→ **Supplied records**
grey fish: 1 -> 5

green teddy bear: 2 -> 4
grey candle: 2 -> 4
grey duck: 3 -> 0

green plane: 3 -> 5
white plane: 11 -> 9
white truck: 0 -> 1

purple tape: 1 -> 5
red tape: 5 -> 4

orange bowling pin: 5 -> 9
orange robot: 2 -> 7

→ **Exercise**
For each line shown above, write an exact copy.

→ **Result of the exercise**
grey fish: 1 -> 5

green teddy bear: 2 -> 4
grey candle: 2 -> 4
grey duck: 3 -> 0

green plane: 3 -> 5
white plane: 11 -> 9
white truck: 0 -> 1

purple tape: 1 -> 5
red tape: 5 -> 4

orange bowling pin: 5 -> 9
orange robot: 2 -> 7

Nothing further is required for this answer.